§ YOUR INSTRUCTIONS
Quote the rows starting at the line containing "The shiny maroon tram at center is taller" and ending at the line containing "Question: Based on", with both of those lines included.

§ TASK INPUTS
——————

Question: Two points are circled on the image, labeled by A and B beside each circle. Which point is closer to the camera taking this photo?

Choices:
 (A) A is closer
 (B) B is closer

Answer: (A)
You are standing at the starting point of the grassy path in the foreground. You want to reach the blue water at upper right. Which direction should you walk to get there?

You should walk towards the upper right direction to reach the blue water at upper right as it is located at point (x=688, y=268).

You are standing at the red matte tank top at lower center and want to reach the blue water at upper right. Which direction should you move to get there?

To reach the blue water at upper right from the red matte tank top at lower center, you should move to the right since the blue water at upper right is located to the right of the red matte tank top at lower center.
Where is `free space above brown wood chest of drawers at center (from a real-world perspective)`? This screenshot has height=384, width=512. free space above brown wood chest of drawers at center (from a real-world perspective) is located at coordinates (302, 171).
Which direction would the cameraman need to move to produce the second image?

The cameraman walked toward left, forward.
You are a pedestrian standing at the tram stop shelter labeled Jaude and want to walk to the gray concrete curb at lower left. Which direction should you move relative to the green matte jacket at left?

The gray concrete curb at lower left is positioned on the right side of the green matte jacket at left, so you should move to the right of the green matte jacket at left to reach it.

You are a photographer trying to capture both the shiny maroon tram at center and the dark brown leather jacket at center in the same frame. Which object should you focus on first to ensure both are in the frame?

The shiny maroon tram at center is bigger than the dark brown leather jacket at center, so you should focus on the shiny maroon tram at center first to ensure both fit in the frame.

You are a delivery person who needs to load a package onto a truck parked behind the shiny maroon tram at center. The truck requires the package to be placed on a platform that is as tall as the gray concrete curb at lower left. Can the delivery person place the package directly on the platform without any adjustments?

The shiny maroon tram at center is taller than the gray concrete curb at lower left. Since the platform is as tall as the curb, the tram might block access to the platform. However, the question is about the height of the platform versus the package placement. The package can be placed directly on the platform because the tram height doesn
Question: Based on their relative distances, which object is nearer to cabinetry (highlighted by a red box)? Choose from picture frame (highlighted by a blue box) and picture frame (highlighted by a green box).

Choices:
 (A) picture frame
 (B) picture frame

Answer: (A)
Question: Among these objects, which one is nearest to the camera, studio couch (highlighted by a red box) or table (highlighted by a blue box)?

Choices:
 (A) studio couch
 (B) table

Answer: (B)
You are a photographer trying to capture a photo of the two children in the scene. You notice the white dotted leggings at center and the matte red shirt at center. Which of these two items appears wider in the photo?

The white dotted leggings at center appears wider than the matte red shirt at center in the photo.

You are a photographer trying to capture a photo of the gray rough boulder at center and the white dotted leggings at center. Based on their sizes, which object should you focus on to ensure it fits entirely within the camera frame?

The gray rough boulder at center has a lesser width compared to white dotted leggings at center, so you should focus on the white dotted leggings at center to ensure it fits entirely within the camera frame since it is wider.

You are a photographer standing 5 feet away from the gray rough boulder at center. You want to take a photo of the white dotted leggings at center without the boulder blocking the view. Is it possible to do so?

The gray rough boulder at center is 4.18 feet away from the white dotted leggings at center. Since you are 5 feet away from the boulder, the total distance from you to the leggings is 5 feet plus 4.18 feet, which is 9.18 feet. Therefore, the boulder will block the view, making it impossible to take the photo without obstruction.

——————

§ SOLUTION TO THIS EXERCISE
The shiny maroon tram at center is taller than the gray concrete curb at lower left. Since the platform is as tall as the curb, the tram might block access to the platform. However, the question is about the height of the platform versus the package placement. The package can be placed directly on the platform because the tram height doesn
Question: Based on their relative distances, which object is nearer to cabinetry (highlighted by a red box)? Choose from picture frame (highlighted by a blue box) and picture frame (highlighted by a green box).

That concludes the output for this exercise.